◆ To do
Word for word, restate each of the entries below, and drop every picture.

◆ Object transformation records
= Beginning of Section =
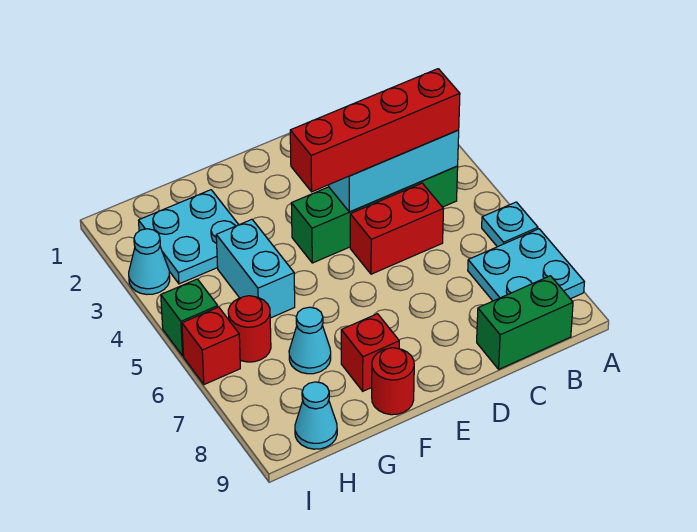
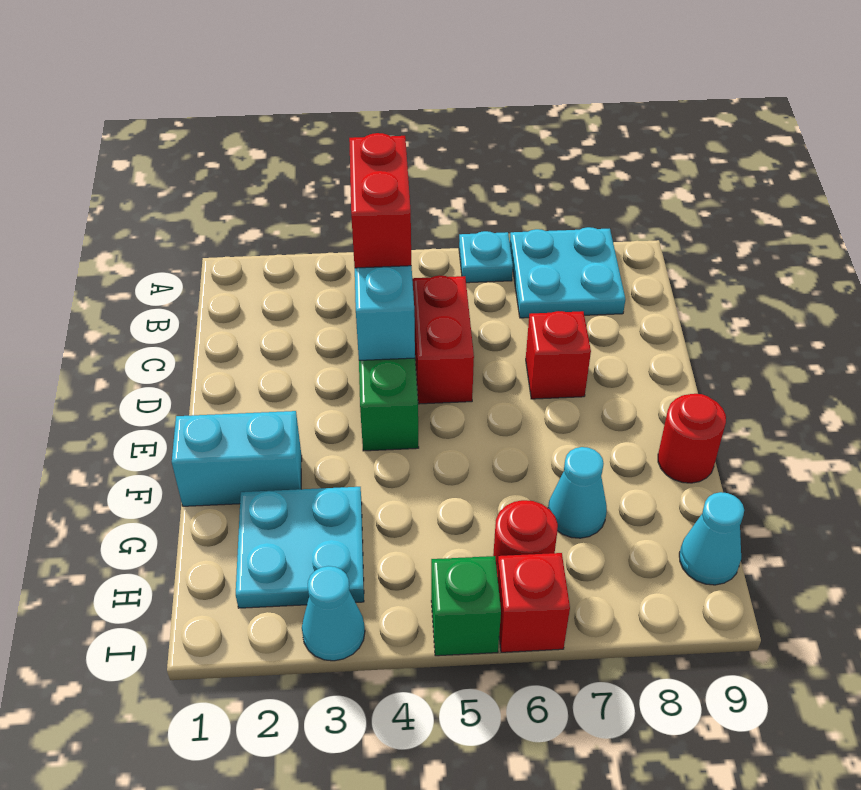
red 1x4 brick [290,69,460,192] -> red 1x2 brick [349,133,411,268]
green 1x2 brick [477,276,573,369] -> none
red 1x1 brick [341,314,399,391] -> red 1x1 brick moved to [526,311,591,399]
cyan 1x2 brick [216,220,295,318] -> cyan 1x2 brick moved to [172,411,302,506]

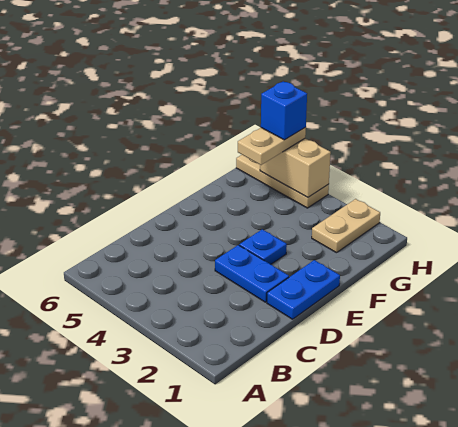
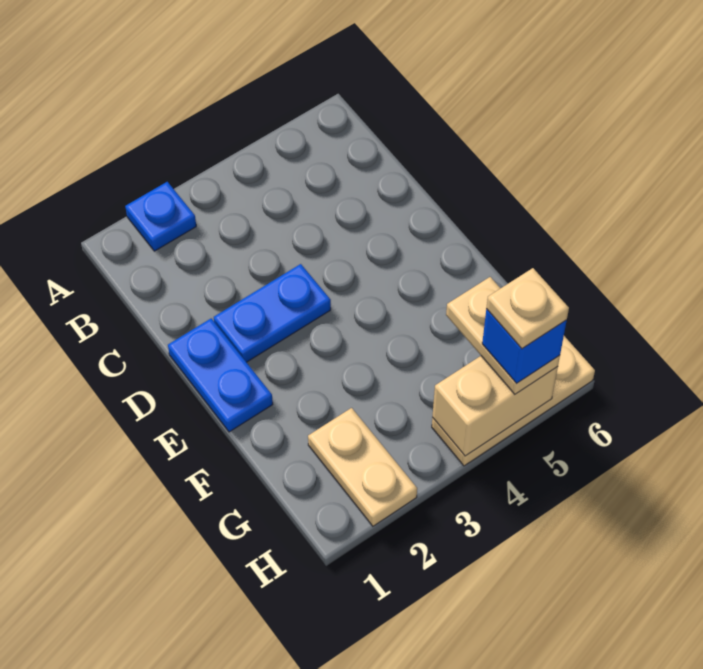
blue 1x1 plate [239,229,287,264] -> blue 1x1 plate moved to [125,182,196,251]
none -> tan 1x1 plate [486,268,569,349]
= End of Section =
◆ Response below
red 1x4 brick [290,69,460,192] -> red 1x2 brick [349,133,411,268]
green 1x2 brick [477,276,573,369] -> none
red 1x1 brick [341,314,399,391] -> red 1x1 brick moved to [526,311,591,399]
cyan 1x2 brick [216,220,295,318] -> cyan 1x2 brick moved to [172,411,302,506]

blue 1x1 plate [239,229,287,264] -> blue 1x1 plate moved to [125,182,196,251]
none -> tan 1x1 plate [486,268,569,349]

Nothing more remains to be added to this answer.